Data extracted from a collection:
═══
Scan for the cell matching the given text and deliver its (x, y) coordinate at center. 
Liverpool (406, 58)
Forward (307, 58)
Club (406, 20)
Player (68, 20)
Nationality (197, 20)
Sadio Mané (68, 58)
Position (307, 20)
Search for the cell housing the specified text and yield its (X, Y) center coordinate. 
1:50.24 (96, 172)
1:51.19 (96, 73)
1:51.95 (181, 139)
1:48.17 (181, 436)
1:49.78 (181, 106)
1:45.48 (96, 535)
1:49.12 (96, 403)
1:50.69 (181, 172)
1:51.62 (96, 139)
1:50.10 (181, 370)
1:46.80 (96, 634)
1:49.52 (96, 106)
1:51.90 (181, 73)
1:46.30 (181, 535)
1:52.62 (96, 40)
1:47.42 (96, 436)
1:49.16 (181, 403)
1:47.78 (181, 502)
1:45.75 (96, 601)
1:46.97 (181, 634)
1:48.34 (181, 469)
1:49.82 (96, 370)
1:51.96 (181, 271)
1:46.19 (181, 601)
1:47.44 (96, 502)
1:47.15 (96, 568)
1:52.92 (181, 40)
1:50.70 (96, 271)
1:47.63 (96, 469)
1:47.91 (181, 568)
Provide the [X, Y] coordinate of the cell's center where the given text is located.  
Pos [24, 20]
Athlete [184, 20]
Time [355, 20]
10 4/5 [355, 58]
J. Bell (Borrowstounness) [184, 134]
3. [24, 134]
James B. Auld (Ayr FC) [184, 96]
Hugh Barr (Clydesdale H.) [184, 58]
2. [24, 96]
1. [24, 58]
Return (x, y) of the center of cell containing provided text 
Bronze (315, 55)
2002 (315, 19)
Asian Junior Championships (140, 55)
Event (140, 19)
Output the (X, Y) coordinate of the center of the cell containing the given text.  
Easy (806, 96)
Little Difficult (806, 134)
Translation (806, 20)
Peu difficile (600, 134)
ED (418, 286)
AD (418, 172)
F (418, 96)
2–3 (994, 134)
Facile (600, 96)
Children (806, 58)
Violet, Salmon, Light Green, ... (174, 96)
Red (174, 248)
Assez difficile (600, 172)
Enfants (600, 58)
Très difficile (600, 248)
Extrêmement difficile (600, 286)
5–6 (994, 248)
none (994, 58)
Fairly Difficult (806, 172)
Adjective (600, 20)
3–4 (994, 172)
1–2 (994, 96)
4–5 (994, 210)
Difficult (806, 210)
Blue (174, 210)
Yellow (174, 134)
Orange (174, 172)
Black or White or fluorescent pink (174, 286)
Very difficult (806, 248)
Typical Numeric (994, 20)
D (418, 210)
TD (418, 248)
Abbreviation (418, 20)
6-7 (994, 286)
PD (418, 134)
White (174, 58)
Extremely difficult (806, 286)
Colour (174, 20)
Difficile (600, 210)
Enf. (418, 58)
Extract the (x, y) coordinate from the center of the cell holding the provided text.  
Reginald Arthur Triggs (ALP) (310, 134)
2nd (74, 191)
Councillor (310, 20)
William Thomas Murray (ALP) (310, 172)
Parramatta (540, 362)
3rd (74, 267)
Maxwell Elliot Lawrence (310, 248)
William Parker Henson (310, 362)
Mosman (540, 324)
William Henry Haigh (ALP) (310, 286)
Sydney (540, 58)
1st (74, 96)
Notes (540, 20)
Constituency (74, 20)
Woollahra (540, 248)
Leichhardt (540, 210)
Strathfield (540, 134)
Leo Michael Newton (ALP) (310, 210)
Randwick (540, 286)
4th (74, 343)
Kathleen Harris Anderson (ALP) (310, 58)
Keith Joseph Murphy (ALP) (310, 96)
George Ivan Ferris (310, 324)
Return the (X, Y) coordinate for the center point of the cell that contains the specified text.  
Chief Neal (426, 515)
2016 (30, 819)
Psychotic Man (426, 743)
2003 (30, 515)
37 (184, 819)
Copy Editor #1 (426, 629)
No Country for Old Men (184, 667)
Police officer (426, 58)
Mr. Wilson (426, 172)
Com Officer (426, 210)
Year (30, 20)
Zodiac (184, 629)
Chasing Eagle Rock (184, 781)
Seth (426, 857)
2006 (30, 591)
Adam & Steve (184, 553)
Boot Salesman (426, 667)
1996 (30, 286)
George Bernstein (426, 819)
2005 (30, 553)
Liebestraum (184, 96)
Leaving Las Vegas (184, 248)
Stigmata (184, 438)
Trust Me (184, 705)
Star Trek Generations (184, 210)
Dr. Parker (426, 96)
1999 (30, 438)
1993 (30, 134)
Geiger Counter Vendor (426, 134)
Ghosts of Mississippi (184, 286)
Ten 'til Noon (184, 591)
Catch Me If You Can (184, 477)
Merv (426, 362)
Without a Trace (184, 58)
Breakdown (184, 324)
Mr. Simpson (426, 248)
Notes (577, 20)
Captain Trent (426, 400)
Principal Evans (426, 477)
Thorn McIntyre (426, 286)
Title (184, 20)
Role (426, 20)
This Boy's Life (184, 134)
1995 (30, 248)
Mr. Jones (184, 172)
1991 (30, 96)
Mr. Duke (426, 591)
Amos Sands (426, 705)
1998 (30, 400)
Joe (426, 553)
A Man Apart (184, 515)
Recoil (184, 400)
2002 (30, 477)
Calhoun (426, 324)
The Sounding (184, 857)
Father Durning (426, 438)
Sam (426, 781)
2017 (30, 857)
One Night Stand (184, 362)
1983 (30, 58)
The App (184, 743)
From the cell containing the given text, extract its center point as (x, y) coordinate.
═══
EXERCISE DIRECTIONS: Quote all of these lines exactly as they appear.

FULL ANSWER:
Scan for the cell matching the given text and deliver its (x, y) coordinate at center. 
Liverpool (406, 58)
Forward (307, 58)
Club (406, 20)
Player (68, 20)
Nationality (197, 20)
Sadio Mané (68, 58)
Position (307, 20)
Search for the cell housing the specified text and yield its (X, Y) center coordinate. 
1:50.24 (96, 172)
1:51.19 (96, 73)
1:51.95 (181, 139)
1:48.17 (181, 436)
1:49.78 (181, 106)
1:45.48 (96, 535)
1:49.12 (96, 403)
1:50.69 (181, 172)
1:51.62 (96, 139)
1:50.10 (181, 370)
1:46.80 (96, 634)
1:49.52 (96, 106)
1:51.90 (181, 73)
1:46.30 (181, 535)
1:52.62 (96, 40)
1:47.42 (96, 436)
1:49.16 (181, 403)
1:47.78 (181, 502)
1:45.75 (96, 601)
1:46.97 (181, 634)
1:48.34 (181, 469)
1:49.82 (96, 370)
1:51.96 (181, 271)
1:46.19 (181, 601)
1:47.44 (96, 502)
1:47.15 (96, 568)
1:52.92 (181, 40)
1:50.70 (96, 271)
1:47.63 (96, 469)
1:47.91 (181, 568)
Provide the [X, Y] coordinate of the cell's center where the given text is located.  
Pos [24, 20]
Athlete [184, 20]
Time [355, 20]
10 4/5 [355, 58]
J. Bell (Borrowstounness) [184, 134]
3. [24, 134]
James B. Auld (Ayr FC) [184, 96]
Hugh Barr (Clydesdale H.) [184, 58]
2. [24, 96]
1. [24, 58]
Return (x, y) of the center of cell containing provided text 
Bronze (315, 55)
2002 (315, 19)
Asian Junior Championships (140, 55)
Event (140, 19)
Output the (X, Y) coordinate of the center of the cell containing the given text.  
Easy (806, 96)
Little Difficult (806, 134)
Translation (806, 20)
Peu difficile (600, 134)
ED (418, 286)
AD (418, 172)
F (418, 96)
2–3 (994, 134)
Facile (600, 96)
Children (806, 58)
Violet, Salmon, Light Green, ... (174, 96)
Red (174, 248)
Assez difficile (600, 172)
Enfants (600, 58)
Très difficile (600, 248)
Extrêmement difficile (600, 286)
5–6 (994, 248)
none (994, 58)
Fairly Difficult (806, 172)
Adjective (600, 20)
3–4 (994, 172)
1–2 (994, 96)
4–5 (994, 210)
Difficult (806, 210)
Blue (174, 210)
Yellow (174, 134)
Orange (174, 172)
Black or White or fluorescent pink (174, 286)
Very difficult (806, 248)
Typical Numeric (994, 20)
D (418, 210)
TD (418, 248)
Abbreviation (418, 20)
6-7 (994, 286)
PD (418, 134)
White (174, 58)
Extremely difficult (806, 286)
Colour (174, 20)
Difficile (600, 210)
Enf. (418, 58)
Extract the (x, y) coordinate from the center of the cell holding the provided text.  
Reginald Arthur Triggs (ALP) (310, 134)
2nd (74, 191)
Councillor (310, 20)
William Thomas Murray (ALP) (310, 172)
Parramatta (540, 362)
3rd (74, 267)
Maxwell Elliot Lawrence (310, 248)
William Parker Henson (310, 362)
Mosman (540, 324)
William Henry Haigh (ALP) (310, 286)
Sydney (540, 58)
1st (74, 96)
Notes (540, 20)
Constituency (74, 20)
Woollahra (540, 248)
Leichhardt (540, 210)
Strathfield (540, 134)
Leo Michael Newton (ALP) (310, 210)
Randwick (540, 286)
4th (74, 343)
Kathleen Harris Anderson (ALP) (310, 58)
Keith Joseph Murphy (ALP) (310, 96)
George Ivan Ferris (310, 324)
Return the (X, Y) coordinate for the center point of the cell that contains the specified text.  
Chief Neal (426, 515)
2016 (30, 819)
Psychotic Man (426, 743)
2003 (30, 515)
37 (184, 819)
Copy Editor #1 (426, 629)
No Country for Old Men (184, 667)
Police officer (426, 58)
Mr. Wilson (426, 172)
Com Officer (426, 210)
Year (30, 20)
Zodiac (184, 629)
Chasing Eagle Rock (184, 781)
Seth (426, 857)
2006 (30, 591)
Adam & Steve (184, 553)
Boot Salesman (426, 667)
1996 (30, 286)
George Bernstein (426, 819)
2005 (30, 553)
Liebestraum (184, 96)
Leaving Las Vegas (184, 248)
Stigmata (184, 438)
Trust Me (184, 705)
Star Trek Generations (184, 210)
Dr. Parker (426, 96)
1999 (30, 438)
1993 (30, 134)
Geiger Counter Vendor (426, 134)
Ghosts of Mississippi (184, 286)
Ten 'til Noon (184, 591)
Catch Me If You Can (184, 477)
Merv (426, 362)
Without a Trace (184, 58)
Breakdown (184, 324)
Mr. Simpson (426, 248)
Notes (577, 20)
Captain Trent (426, 400)
Principal Evans (426, 477)
Thorn McIntyre (426, 286)
Title (184, 20)
Role (426, 20)
This Boy's Life (184, 134)
1995 (30, 248)
Mr. Jones (184, 172)
1991 (30, 96)
Mr. Duke (426, 591)
Amos Sands (426, 705)
1998 (30, 400)
Joe (426, 553)
A Man Apart (184, 515)
Recoil (184, 400)
2002 (30, 477)
Calhoun (426, 324)
The Sounding (184, 857)
Father Durning (426, 438)
Sam (426, 781)
2017 (30, 857)
One Night Stand (184, 362)
1983 (30, 58)
The App (184, 743)
From the cell containing the given text, extract its center point as (x, y) coordinate.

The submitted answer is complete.